**Exercise brief:** From the line containing "(309, 499) = (305, 59): pink" to the line containing "(254, 559) = (522, 669): red" in the entries below, reproduce every line exactly, ends included. Nothing else belongs in the copy, and no pictures.

* * *

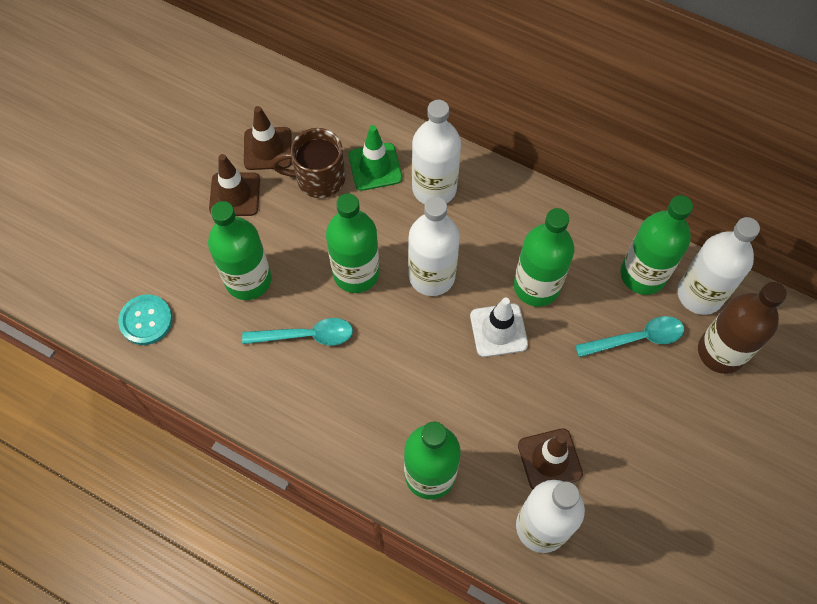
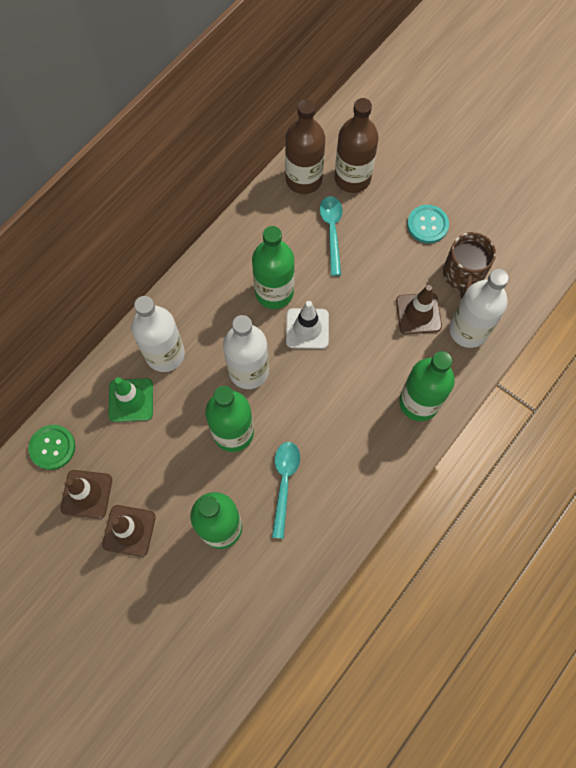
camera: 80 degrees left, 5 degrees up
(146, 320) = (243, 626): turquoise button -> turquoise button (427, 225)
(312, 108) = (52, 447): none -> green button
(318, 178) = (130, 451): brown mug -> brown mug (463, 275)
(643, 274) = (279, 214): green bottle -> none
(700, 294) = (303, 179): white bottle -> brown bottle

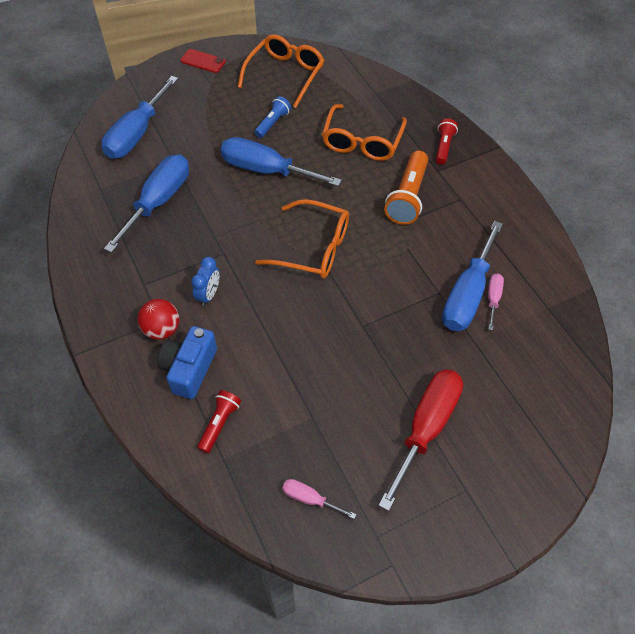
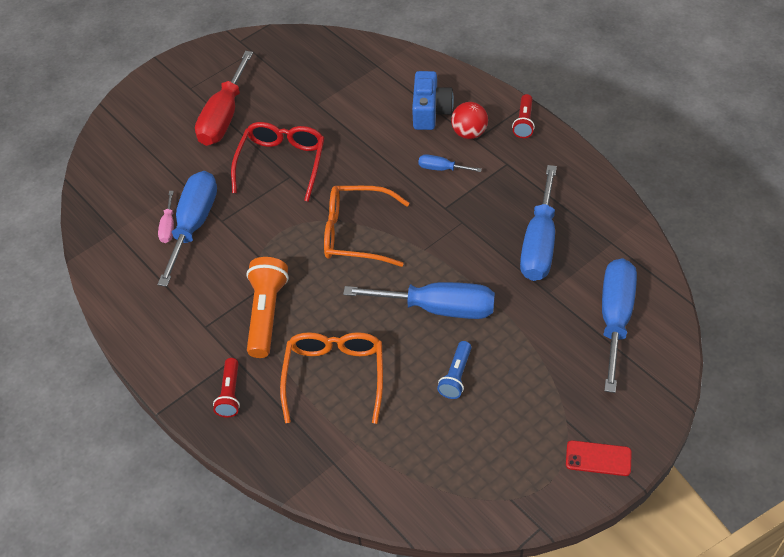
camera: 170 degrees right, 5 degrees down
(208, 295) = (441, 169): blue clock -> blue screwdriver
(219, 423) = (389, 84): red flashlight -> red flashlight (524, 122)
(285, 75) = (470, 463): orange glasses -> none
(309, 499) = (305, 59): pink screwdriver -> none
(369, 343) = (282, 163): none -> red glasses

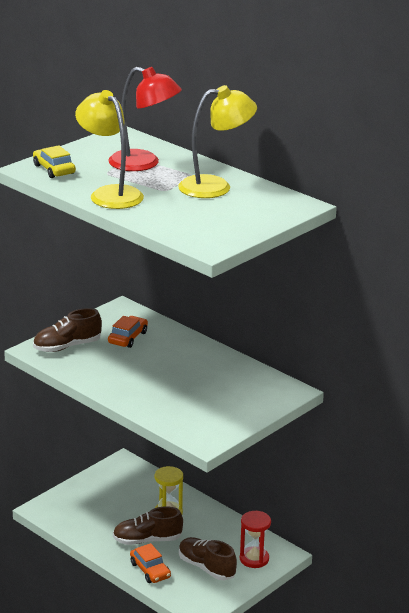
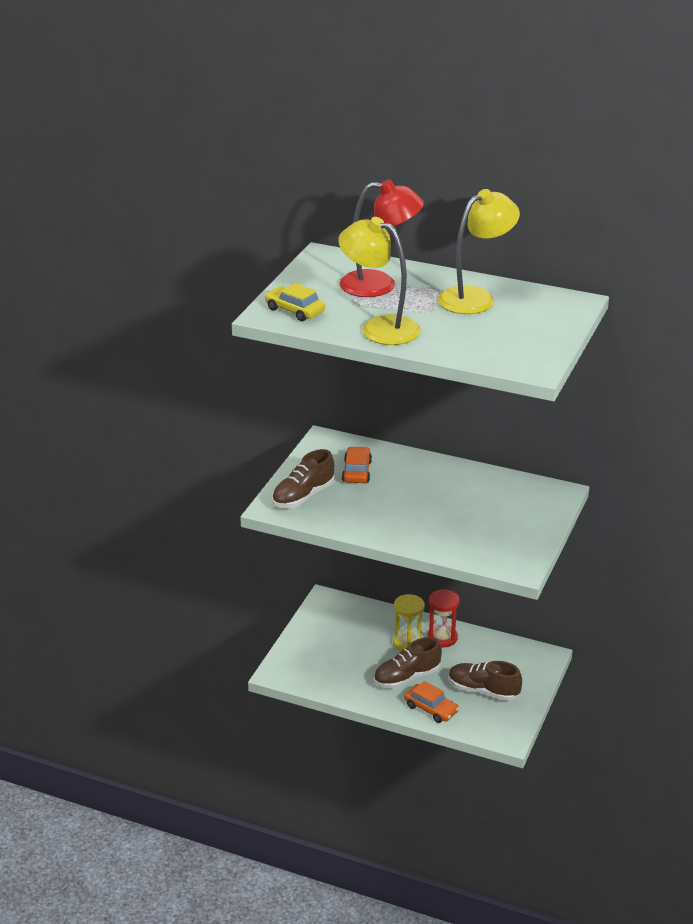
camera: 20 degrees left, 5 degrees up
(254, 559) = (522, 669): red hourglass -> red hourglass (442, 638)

* * *

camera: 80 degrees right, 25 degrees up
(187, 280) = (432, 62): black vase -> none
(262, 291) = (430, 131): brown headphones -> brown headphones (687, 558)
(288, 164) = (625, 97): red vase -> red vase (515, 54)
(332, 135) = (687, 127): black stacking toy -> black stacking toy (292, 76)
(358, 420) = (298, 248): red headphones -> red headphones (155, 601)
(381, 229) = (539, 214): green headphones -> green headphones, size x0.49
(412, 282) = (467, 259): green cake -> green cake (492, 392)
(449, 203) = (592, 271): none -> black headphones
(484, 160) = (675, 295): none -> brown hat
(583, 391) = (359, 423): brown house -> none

* * *

**Solution for this exercise:**
(309, 499) = (305, 59): pink screwdriver -> none
(369, 343) = (282, 163): none -> red glasses

camera: 20 degrees left, 5 degrees up
(254, 559) = (522, 669): red hourglass -> red hourglass (442, 638)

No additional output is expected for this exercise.